**TRY IT:** Find the line with "brown rectangle: (64, 96)" in the entries below. Repeat it, every following line, and the line with "red semicircle: (77, 144) -> (92, 150), moved", exactly and with nothing added.

[Opening EXTRACTED INFORMATION section]

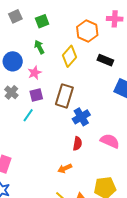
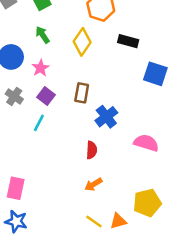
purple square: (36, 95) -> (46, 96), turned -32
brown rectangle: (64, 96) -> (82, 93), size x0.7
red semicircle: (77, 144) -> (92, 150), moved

[Closing EXTRACTED INFORMATION section]
[Opening EXTRACTED INFORMATION section]

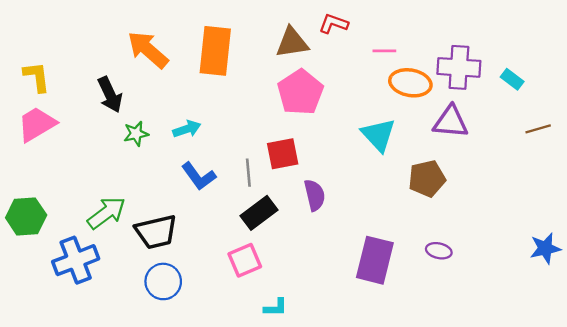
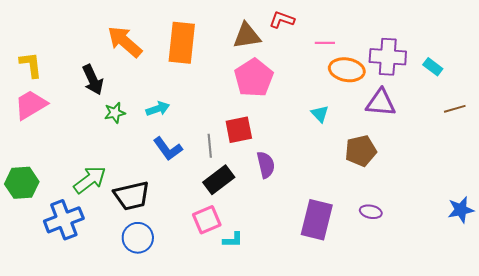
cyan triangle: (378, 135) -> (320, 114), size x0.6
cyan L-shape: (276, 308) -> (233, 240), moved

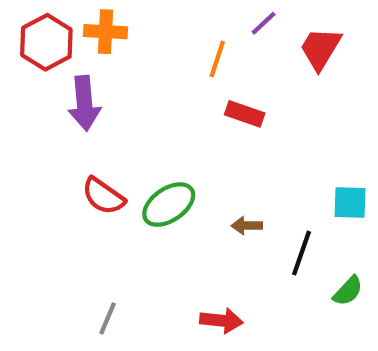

[Closing EXTRACTED INFORMATION section]

**WRITTEN ANSWER:**
brown rectangle: (64, 96) -> (82, 93), size x0.7
red semicircle: (77, 144) -> (92, 150), moved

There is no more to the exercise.